(Supplied material Opens)

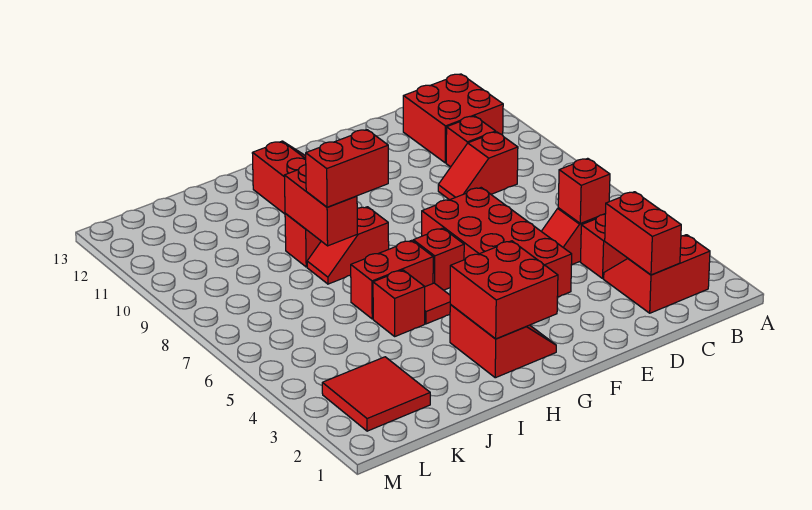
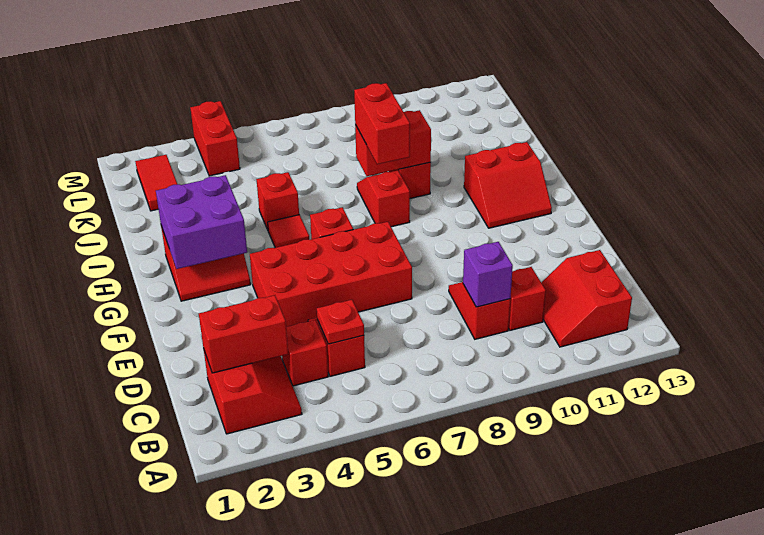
red 2x2 brick [403,74,503,163] -> red 2x2 slope [541,250,632,347]
red 1x1 brick [558,158,610,224] -> red 1x1 plate [317,300,364,344]
none -> purple 1x1 brick [463,242,513,307]
red 2x2 brick [450,241,558,339] -> purple 2x2 brick [156,175,247,269]
red 1x2 brick [351,240,433,319] -> red 1x2 brick moved to [190,101,240,176]
red 2x2 tile [322,357,430,431] -> red 1x2 tile [135,155,177,211]

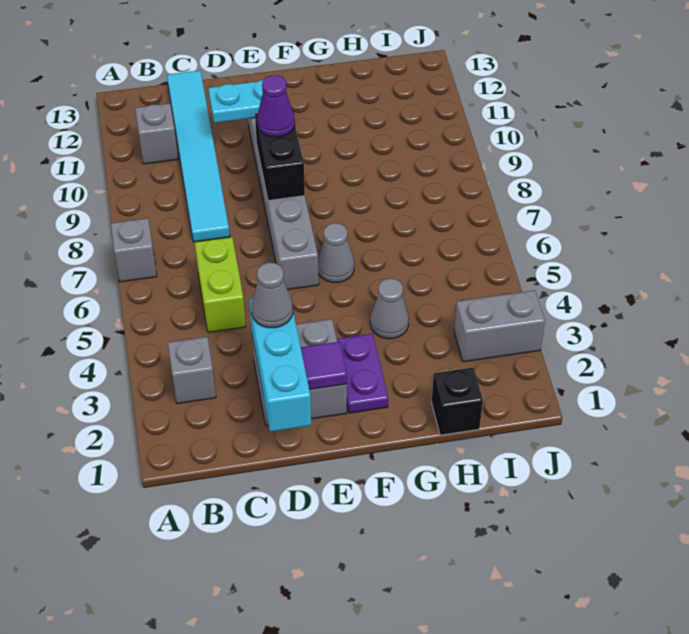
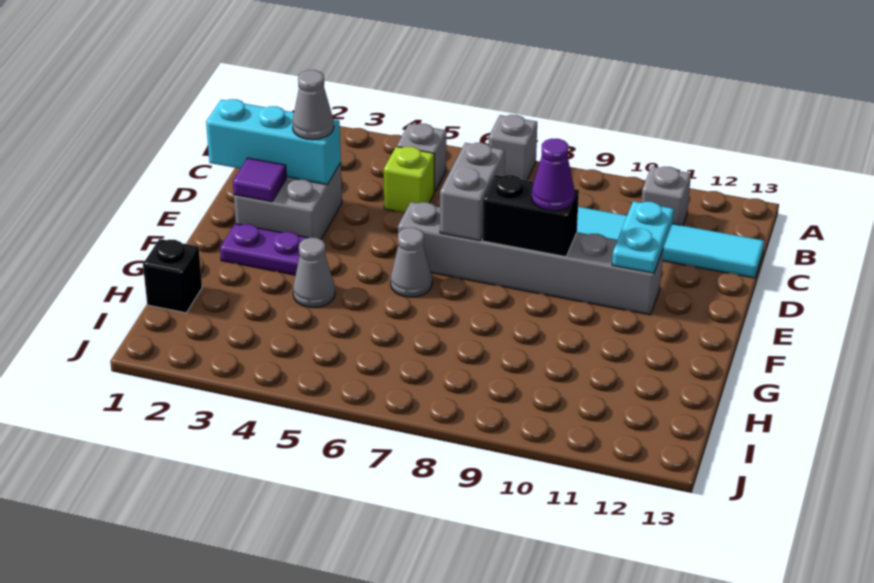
grey 1x1 brick [168,337,216,404] -> grey 1x1 brick moved to [397,124,446,192]
lime 1x2 brick [195,237,246,332] -> lime 1x1 brick [384,146,434,213]
grey 1x2 brick [454,290,545,362] -> grey 1x2 brick moved to [440,143,505,241]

(Supplied material Closes)

Exercise details:
State, as a bare number, how many lines of the material include the string "purple".

Task result:
2